---- Input data
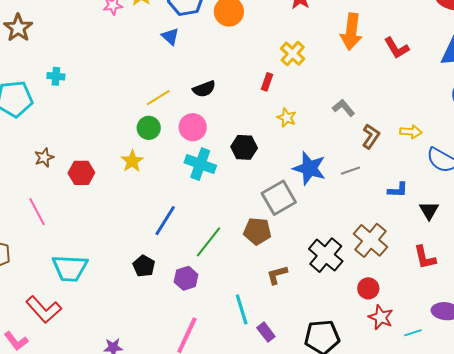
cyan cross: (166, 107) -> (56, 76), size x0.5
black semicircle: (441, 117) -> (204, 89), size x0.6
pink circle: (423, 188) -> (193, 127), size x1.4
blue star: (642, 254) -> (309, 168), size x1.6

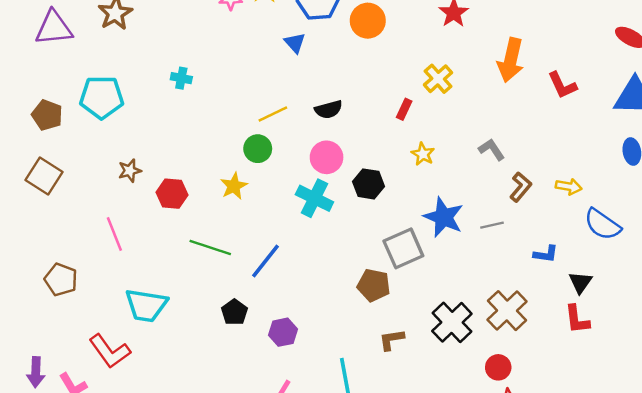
cyan cross: (56, 76) -> (181, 78), moved
pink circle: (193, 127) -> (327, 157), moved
green line: (209, 242) -> (210, 248), moved, turned 64
red L-shape: (425, 258) -> (577, 319), moved

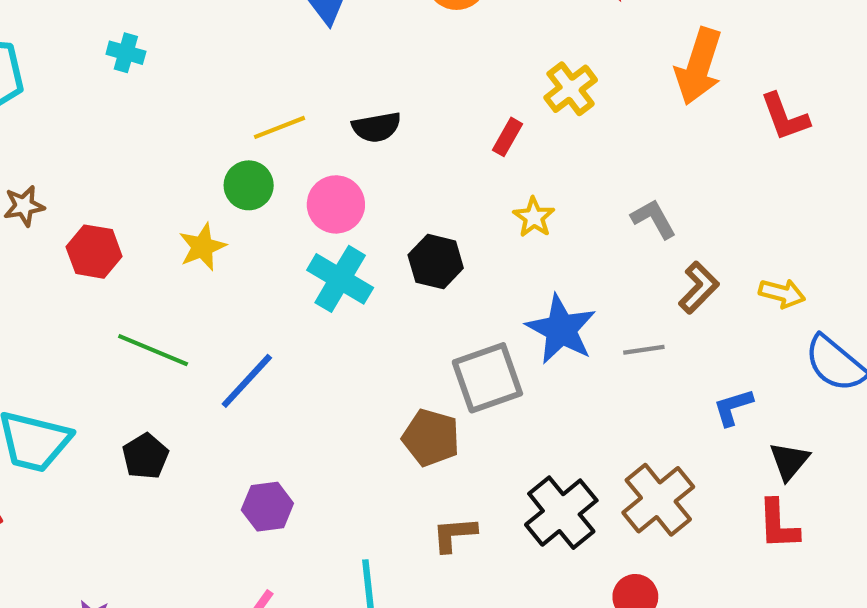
pink circle: (327, 157) -> (336, 204), moved
blue L-shape: (546, 254) -> (733, 407), turned 150
black pentagon: (234, 312) -> (145, 456), moved

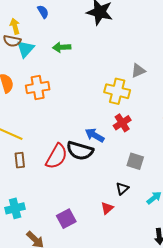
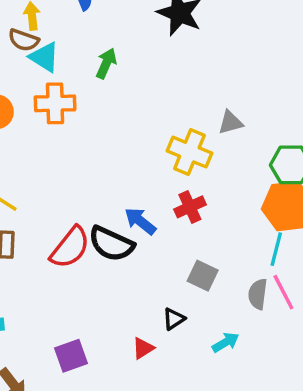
green arrow: (62, 47) -> (106, 63), turned 108
cyan triangle: (26, 49) -> (44, 57), turned -48
orange cross: (38, 87) -> (55, 103), moved

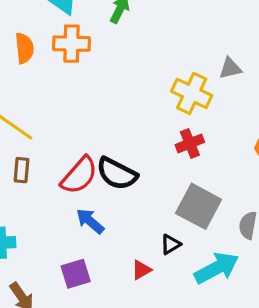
blue arrow: (140, 221) -> (90, 221), moved
gray square: (203, 276) -> (199, 206), size x1.6
cyan arrow: (225, 342) -> (217, 268), size x1.8

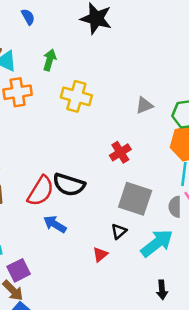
gray triangle: (230, 68) -> (144, 105), moved
yellow cross: (192, 93) -> (76, 96), moved
purple square: (76, 274) -> (19, 270), moved

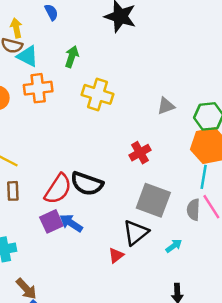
black triangle: (119, 231) -> (136, 233), size x1.6
cyan arrow: (157, 243) -> (174, 246), size x0.5
purple square: (19, 270) -> (51, 221), moved

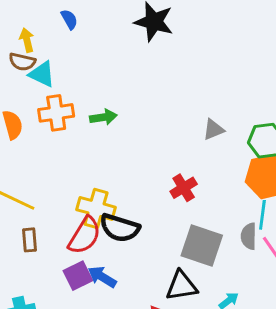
green arrow: (72, 57) -> (103, 117), moved, turned 65
yellow cross: (97, 94) -> (96, 208), moved
gray semicircle: (193, 210) -> (249, 236), moved
black triangle: (136, 233) -> (182, 286), turned 32

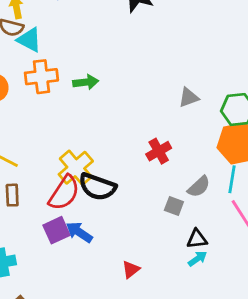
yellow cross: (96, 208) -> (76, 168), turned 32
gray semicircle: (249, 236) -> (199, 187), moved, turned -135
gray square: (202, 246) -> (174, 206), size x0.5
black triangle: (182, 286) -> (197, 239), moved, size x0.7

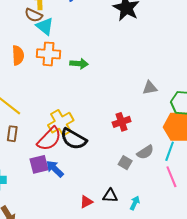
black triangle: (197, 239) -> (110, 196), moved
cyan arrow: (197, 259) -> (135, 203), turned -40

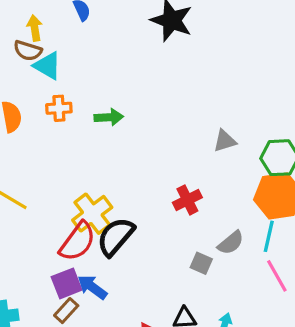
orange cross: (48, 54) -> (59, 108), size x0.7
brown rectangle: (12, 134) -> (66, 311), moved, turned 42
black semicircle: (74, 139) -> (116, 237), turned 108

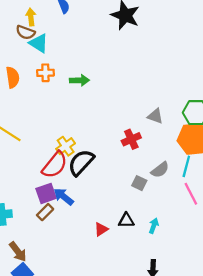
gray triangle: (225, 141) -> (155, 116), moved, turned 35
yellow cross: (92, 214) -> (66, 146), size x0.7

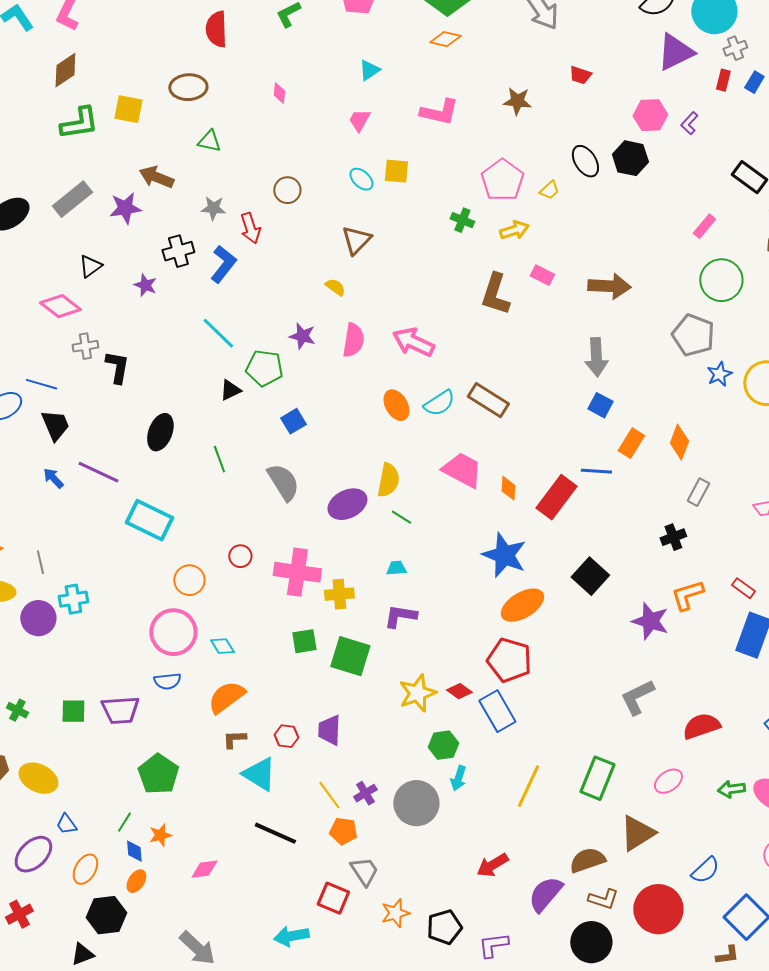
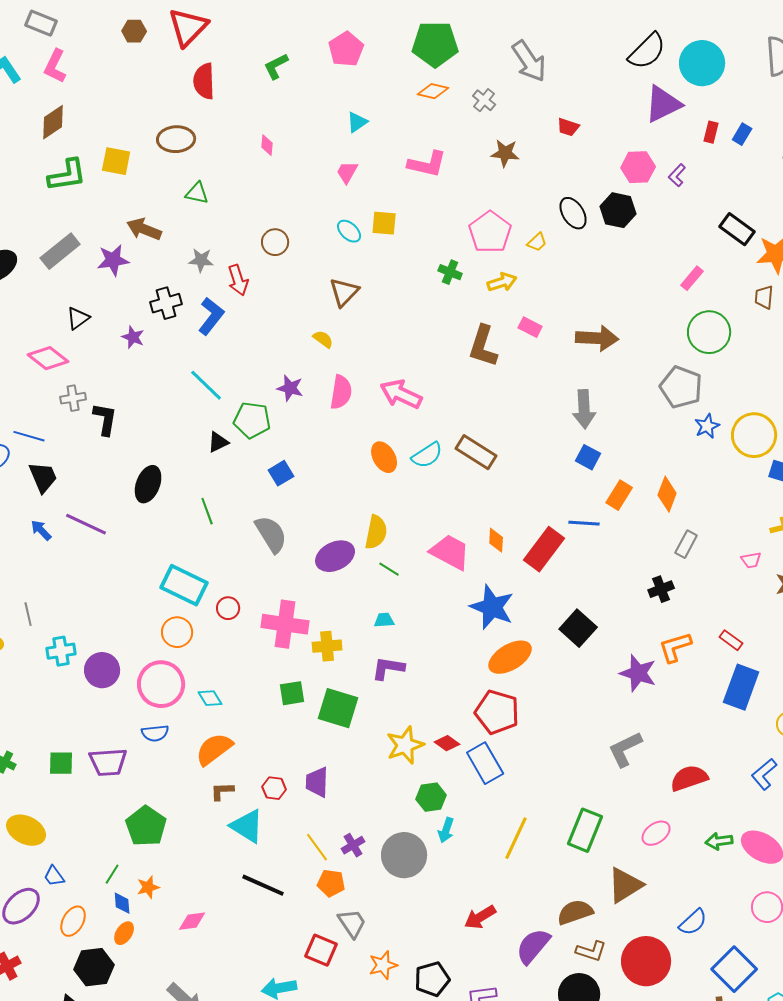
gray cross: (735, 48) -> (484, 100), moved, turned -30
pink trapezoid: (462, 470) -> (450, 552), moved
cyan rectangle: (149, 520) -> (184, 585), moved
purple circle: (38, 618) -> (102, 670), moved

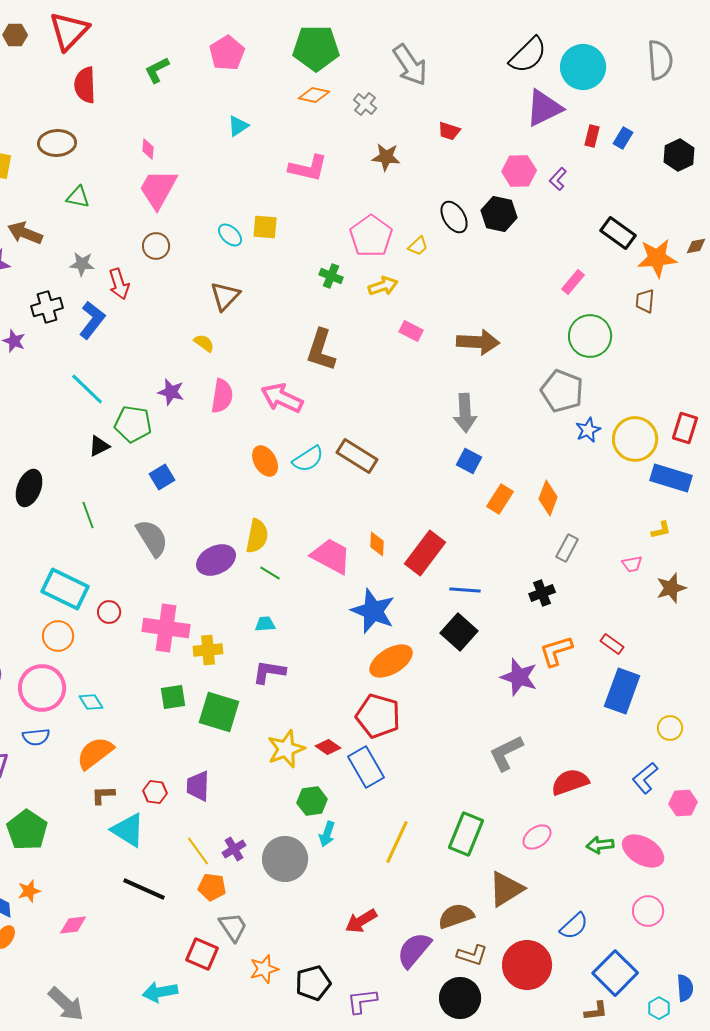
pink trapezoid: (347, 172) -> (158, 189), moved, size x1.8
brown L-shape: (483, 346) -> (321, 350), moved
blue line: (584, 523) -> (465, 590), moved

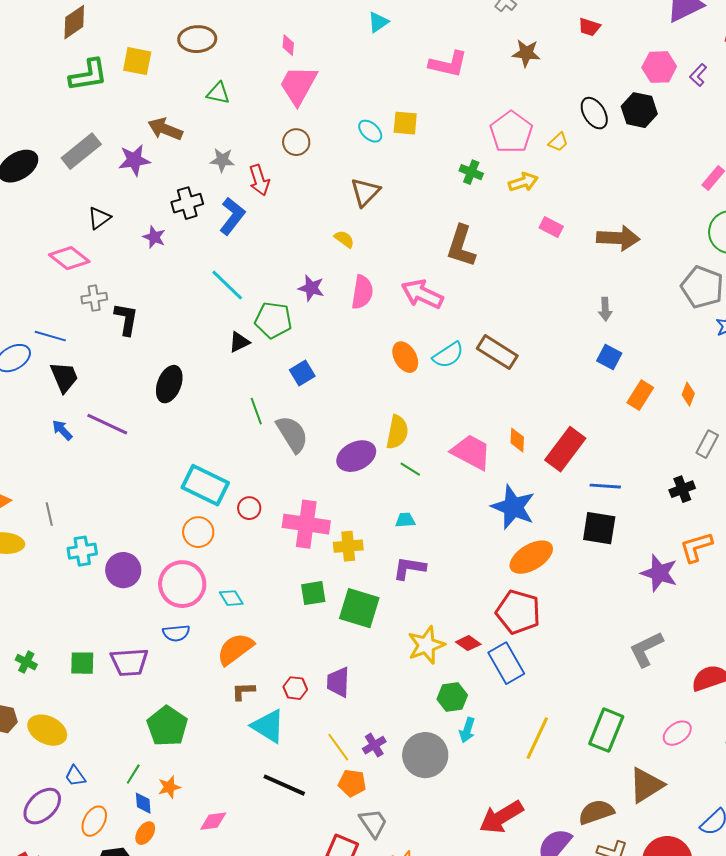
gray arrow: (465, 413) -> (605, 309), size x0.6
orange diamond: (548, 498) -> (688, 394), size x0.7
green line: (88, 515) -> (256, 411), moved
black square: (459, 632) -> (599, 528), turned -33
red arrow: (361, 921) -> (501, 817), size x1.4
--------
**Work to be completed**
Where a line in the entries holds "rectangle", copy that line.

**Response below**
brown rectangle: (12, 134) -> (66, 311), moved, turned 42
cyan rectangle: (149, 520) -> (184, 585), moved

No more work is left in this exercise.